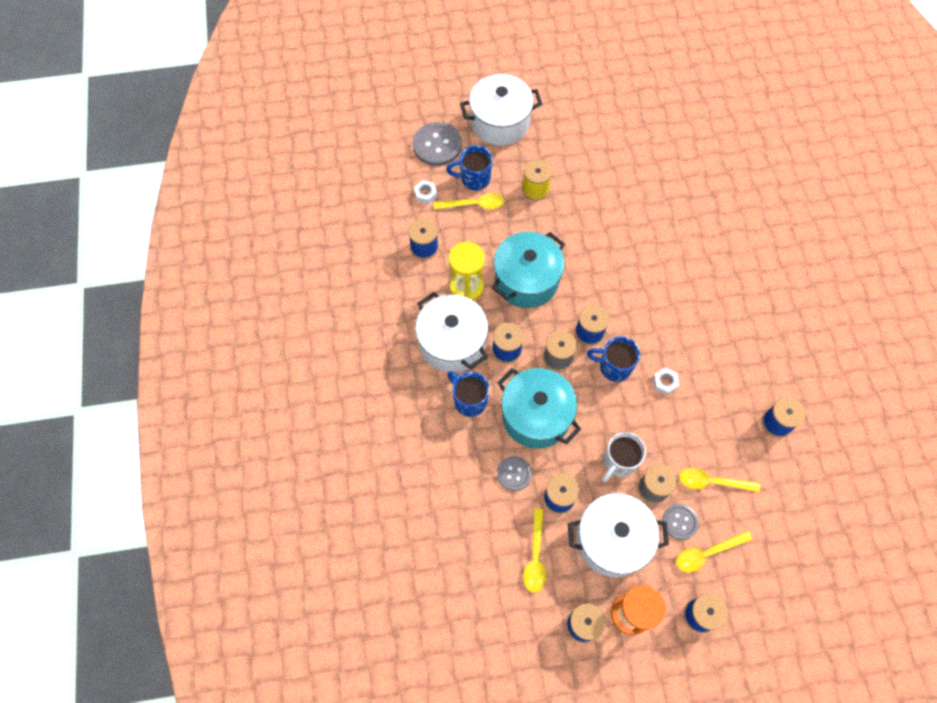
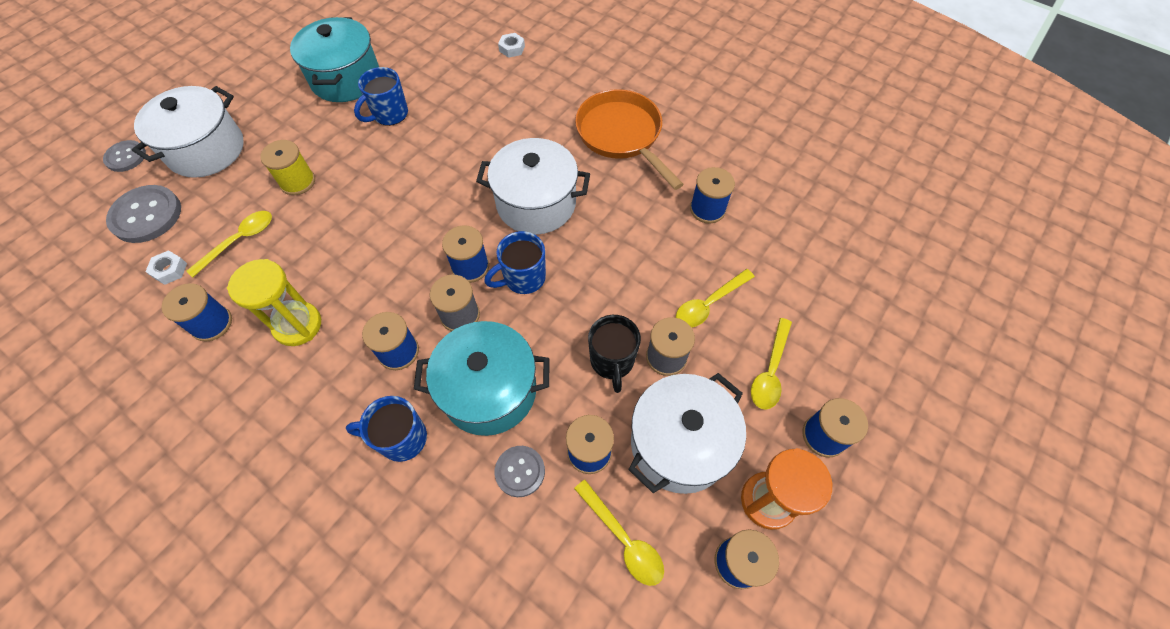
camera: 45 degrees left, 5 degrees down
(452, 343) = (329, 394): white pot -> white pot (536, 203)
(474, 179) = (218, 217): blue mug -> blue mug (389, 114)
(526, 280) = (361, 269): turquoise pot -> turquoise pot (346, 79)
(619, 462) = (612, 361): white mug -> black mug
(665, 382) = (583, 254): white nut -> white nut (512, 48)
(679, 522) = (719, 365): grey button -> grey button (126, 157)
(771, 322) = (622, 135): none -> orange pan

§ YOUR OBJECTIVE
Whenever a line of the entries contains the string "white", copy that line.

§ TASK SOLUTION
(452, 343) = (329, 394): white pot -> white pot (536, 203)
(619, 462) = (612, 361): white mug -> black mug
(665, 382) = (583, 254): white nut -> white nut (512, 48)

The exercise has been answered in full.